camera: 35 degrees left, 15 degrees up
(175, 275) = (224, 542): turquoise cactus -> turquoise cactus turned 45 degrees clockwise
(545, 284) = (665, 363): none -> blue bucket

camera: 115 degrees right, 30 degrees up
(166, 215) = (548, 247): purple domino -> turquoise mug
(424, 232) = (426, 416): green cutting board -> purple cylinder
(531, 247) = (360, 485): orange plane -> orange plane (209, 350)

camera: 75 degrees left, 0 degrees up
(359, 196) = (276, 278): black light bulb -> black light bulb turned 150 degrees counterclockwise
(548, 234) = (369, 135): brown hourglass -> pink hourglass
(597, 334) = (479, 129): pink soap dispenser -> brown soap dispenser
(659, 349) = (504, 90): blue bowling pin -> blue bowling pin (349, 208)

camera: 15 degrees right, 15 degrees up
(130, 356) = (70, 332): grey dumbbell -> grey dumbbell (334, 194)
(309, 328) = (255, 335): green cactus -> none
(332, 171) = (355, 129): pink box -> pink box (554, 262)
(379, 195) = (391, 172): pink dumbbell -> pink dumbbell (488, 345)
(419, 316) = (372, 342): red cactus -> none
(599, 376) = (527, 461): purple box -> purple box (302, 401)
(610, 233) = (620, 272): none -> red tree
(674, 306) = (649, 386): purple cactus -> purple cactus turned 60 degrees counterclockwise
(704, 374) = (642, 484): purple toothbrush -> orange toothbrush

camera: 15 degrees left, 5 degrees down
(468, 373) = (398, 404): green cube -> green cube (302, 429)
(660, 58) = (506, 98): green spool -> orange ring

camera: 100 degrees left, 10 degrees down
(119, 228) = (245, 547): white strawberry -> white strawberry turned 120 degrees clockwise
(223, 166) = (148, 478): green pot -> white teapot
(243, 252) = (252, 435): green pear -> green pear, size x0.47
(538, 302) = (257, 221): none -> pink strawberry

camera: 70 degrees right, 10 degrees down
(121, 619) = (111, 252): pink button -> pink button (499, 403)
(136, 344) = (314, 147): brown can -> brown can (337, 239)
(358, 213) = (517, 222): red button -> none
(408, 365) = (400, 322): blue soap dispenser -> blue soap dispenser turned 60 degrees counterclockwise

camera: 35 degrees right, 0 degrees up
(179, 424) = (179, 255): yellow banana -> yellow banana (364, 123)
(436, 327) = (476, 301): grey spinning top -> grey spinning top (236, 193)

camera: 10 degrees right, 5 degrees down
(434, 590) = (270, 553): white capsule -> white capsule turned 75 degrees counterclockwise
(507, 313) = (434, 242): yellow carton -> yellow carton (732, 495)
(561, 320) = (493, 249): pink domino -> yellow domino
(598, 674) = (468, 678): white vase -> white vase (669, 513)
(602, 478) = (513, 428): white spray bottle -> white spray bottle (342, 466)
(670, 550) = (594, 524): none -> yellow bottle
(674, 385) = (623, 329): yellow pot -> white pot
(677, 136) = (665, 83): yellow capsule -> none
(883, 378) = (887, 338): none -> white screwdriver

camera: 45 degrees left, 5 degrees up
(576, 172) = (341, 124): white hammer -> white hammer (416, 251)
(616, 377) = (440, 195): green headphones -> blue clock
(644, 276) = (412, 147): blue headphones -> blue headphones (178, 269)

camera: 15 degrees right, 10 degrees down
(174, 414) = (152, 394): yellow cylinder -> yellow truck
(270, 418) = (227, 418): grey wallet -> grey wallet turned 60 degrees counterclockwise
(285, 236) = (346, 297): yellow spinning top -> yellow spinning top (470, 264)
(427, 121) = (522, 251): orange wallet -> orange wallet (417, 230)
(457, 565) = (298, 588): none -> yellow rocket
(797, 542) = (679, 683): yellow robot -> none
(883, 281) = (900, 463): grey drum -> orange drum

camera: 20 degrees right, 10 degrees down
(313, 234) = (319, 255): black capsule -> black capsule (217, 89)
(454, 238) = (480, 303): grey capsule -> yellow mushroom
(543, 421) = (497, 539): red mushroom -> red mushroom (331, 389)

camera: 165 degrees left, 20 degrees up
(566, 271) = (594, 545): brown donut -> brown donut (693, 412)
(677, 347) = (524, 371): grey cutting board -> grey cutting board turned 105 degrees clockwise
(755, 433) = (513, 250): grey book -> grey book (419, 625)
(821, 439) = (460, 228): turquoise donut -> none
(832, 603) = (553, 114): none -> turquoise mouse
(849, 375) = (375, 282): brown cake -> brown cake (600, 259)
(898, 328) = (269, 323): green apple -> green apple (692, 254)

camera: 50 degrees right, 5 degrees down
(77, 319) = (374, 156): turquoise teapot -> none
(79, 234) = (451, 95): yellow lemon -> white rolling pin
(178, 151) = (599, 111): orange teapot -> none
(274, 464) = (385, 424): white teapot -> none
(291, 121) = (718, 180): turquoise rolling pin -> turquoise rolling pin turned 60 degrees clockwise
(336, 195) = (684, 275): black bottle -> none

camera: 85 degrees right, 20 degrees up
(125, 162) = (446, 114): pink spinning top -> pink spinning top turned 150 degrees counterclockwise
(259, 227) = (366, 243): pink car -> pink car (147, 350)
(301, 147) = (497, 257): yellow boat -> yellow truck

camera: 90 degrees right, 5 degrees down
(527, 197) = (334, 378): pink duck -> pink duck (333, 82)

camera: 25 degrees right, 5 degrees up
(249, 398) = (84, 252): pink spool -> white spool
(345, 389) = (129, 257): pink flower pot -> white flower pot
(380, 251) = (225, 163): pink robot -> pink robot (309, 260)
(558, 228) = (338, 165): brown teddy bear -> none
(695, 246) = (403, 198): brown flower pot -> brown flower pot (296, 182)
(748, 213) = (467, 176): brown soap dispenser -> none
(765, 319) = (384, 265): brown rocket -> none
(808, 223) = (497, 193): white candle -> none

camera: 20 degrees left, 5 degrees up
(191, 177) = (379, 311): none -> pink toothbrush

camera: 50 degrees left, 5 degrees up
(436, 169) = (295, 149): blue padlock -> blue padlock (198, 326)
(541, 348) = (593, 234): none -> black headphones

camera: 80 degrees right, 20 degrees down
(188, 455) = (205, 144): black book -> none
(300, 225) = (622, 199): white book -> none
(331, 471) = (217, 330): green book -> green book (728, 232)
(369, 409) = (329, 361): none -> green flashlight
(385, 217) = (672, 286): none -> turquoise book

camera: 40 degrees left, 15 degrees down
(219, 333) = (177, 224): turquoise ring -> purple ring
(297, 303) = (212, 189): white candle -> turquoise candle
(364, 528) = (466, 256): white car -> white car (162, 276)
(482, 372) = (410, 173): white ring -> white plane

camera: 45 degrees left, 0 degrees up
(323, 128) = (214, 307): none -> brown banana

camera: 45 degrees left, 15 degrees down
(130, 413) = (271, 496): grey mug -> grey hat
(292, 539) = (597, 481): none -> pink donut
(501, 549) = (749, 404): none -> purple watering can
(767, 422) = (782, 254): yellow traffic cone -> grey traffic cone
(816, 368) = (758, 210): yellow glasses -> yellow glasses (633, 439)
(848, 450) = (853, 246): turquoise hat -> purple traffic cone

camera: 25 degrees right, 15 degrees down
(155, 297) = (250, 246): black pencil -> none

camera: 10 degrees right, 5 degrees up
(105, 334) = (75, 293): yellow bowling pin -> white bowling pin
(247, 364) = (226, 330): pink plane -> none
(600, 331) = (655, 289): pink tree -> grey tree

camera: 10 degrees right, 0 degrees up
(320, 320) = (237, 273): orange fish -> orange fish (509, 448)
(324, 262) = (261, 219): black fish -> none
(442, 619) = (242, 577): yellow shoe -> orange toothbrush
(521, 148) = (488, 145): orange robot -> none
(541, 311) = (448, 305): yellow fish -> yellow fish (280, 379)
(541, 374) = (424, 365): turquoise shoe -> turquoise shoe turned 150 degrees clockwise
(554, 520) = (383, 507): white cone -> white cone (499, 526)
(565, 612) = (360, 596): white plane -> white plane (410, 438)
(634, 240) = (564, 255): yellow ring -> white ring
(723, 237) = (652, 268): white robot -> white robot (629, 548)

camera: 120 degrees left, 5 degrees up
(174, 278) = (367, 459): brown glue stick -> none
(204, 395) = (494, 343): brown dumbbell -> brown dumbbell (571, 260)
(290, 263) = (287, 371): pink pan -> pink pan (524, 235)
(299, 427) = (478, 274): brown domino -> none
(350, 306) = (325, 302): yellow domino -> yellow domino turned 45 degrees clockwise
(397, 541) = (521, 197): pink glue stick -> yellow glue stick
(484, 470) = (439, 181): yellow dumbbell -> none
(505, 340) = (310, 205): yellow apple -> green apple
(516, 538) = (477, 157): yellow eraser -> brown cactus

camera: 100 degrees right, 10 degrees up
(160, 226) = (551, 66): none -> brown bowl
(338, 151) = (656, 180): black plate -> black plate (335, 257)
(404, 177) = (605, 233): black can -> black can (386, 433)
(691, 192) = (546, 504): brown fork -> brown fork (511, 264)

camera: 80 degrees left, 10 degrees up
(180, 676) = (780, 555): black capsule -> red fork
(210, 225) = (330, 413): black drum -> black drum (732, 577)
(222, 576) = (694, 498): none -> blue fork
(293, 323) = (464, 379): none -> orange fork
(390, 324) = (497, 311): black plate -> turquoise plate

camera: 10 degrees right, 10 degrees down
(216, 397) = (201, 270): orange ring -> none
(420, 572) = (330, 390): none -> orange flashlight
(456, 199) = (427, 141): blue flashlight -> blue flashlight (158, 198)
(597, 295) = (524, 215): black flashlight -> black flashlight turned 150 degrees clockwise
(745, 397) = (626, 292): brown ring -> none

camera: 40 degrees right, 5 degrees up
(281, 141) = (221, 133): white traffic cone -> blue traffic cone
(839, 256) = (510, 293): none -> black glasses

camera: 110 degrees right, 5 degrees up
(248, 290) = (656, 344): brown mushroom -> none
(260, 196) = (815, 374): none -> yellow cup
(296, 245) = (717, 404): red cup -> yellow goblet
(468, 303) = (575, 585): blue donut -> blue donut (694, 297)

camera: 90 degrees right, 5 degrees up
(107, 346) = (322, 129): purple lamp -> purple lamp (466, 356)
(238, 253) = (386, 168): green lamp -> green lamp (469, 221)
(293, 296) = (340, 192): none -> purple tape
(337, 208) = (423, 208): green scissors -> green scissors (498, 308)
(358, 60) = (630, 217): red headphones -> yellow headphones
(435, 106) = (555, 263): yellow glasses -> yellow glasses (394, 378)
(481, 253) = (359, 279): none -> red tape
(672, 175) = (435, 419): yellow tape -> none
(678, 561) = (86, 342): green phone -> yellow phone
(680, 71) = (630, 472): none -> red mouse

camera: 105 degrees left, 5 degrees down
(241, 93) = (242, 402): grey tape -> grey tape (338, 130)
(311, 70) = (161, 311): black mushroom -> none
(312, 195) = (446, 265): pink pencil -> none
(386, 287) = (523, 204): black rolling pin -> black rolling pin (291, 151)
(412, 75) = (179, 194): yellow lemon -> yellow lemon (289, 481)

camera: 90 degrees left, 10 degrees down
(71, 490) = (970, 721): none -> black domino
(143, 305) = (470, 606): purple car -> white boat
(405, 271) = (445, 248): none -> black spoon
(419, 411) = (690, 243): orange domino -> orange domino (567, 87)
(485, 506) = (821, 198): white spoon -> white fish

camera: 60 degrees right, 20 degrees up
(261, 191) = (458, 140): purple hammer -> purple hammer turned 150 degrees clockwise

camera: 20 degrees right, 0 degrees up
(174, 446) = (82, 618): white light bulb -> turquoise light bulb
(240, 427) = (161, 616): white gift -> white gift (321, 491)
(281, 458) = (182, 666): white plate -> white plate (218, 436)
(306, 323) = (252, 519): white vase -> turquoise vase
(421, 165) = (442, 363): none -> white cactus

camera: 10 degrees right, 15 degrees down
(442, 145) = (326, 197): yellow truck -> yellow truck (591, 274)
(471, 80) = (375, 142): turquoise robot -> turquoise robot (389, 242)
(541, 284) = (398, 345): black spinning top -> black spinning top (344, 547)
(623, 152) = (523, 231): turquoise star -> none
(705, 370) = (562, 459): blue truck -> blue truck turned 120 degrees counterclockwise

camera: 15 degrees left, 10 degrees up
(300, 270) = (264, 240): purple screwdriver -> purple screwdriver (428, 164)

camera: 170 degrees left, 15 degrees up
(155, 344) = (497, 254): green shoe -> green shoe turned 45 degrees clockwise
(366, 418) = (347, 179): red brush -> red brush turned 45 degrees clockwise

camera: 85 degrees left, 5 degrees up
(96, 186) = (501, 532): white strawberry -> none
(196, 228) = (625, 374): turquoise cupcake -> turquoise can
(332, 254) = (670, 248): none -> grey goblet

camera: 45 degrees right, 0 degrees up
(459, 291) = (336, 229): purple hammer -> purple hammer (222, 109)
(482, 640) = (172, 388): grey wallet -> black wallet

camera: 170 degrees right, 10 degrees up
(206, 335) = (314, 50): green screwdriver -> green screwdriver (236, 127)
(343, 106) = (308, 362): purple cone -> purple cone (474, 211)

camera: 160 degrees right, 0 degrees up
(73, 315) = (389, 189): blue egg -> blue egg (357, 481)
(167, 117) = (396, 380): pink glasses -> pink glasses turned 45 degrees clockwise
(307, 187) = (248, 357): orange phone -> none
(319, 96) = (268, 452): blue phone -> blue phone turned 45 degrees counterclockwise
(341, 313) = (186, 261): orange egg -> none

────────────────

WORK REQUEST =>
Output the lines of the records above exactly as they appear, from the line containing "(404, 177) = (605, 233): black" through the line containing "(241, 93) = (242, 402): grey".

SOLUTION TO THE PROBLEM =>
(404, 177) = (605, 233): black can -> black can (386, 433)
(691, 192) = (546, 504): brown fork -> brown fork (511, 264)

camera: 80 degrees left, 10 degrees up
(180, 676) = (780, 555): black capsule -> red fork
(210, 225) = (330, 413): black drum -> black drum (732, 577)
(222, 576) = (694, 498): none -> blue fork
(293, 323) = (464, 379): none -> orange fork
(390, 324) = (497, 311): black plate -> turquoise plate

camera: 10 degrees right, 10 degrees down
(216, 397) = (201, 270): orange ring -> none
(420, 572) = (330, 390): none -> orange flashlight
(456, 199) = (427, 141): blue flashlight -> blue flashlight (158, 198)
(597, 295) = (524, 215): black flashlight -> black flashlight turned 150 degrees clockwise
(745, 397) = (626, 292): brown ring -> none

camera: 40 degrees right, 5 degrees up
(281, 141) = (221, 133): white traffic cone -> blue traffic cone
(839, 256) = (510, 293): none -> black glasses

camera: 110 degrees right, 5 degrees up
(248, 290) = (656, 344): brown mushroom -> none
(260, 196) = (815, 374): none -> yellow cup
(296, 245) = (717, 404): red cup -> yellow goblet
(468, 303) = (575, 585): blue donut -> blue donut (694, 297)

camera: 90 degrees right, 5 degrees up
(107, 346) = (322, 129): purple lamp -> purple lamp (466, 356)
(238, 253) = (386, 168): green lamp -> green lamp (469, 221)
(293, 296) = (340, 192): none -> purple tape
(337, 208) = (423, 208): green scissors -> green scissors (498, 308)
(358, 60) = (630, 217): red headphones -> yellow headphones
(435, 106) = (555, 263): yellow glasses -> yellow glasses (394, 378)
(481, 253) = (359, 279): none -> red tape
(672, 175) = (435, 419): yellow tape -> none
(678, 561) = (86, 342): green phone -> yellow phone
(680, 71) = (630, 472): none -> red mouse

camera: 105 degrees left, 5 degrees down
(241, 93) = (242, 402): grey tape -> grey tape (338, 130)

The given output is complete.